• _Input records_

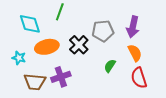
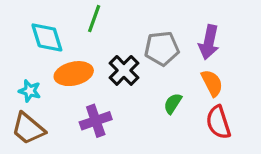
brown trapezoid: (35, 82) -> (28, 129), moved, turned 35

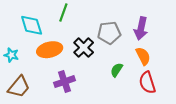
cyan star: (30, 91) -> (11, 55), moved
brown trapezoid: (28, 129) -> (19, 87), turned -90

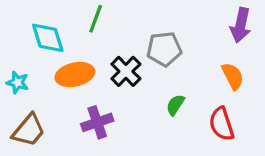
purple arrow: (141, 28) -> (241, 25), moved
orange semicircle: (143, 56) -> (233, 76), moved

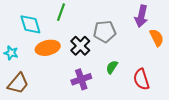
purple arrow: (241, 25) -> (141, 16), moved
orange semicircle: (233, 76) -> (157, 38), moved
purple cross: (97, 122) -> (81, 79), moved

• _Task details_
Images are to be omitted; everything else in the records is to be transcribed exactly.

• _Worked solution_
brown trapezoid: (35, 82) -> (28, 129), moved, turned 35

cyan star: (30, 91) -> (11, 55), moved
brown trapezoid: (28, 129) -> (19, 87), turned -90

purple arrow: (141, 28) -> (241, 25), moved
orange semicircle: (143, 56) -> (233, 76), moved

purple arrow: (241, 25) -> (141, 16), moved
orange semicircle: (233, 76) -> (157, 38), moved
purple cross: (97, 122) -> (81, 79), moved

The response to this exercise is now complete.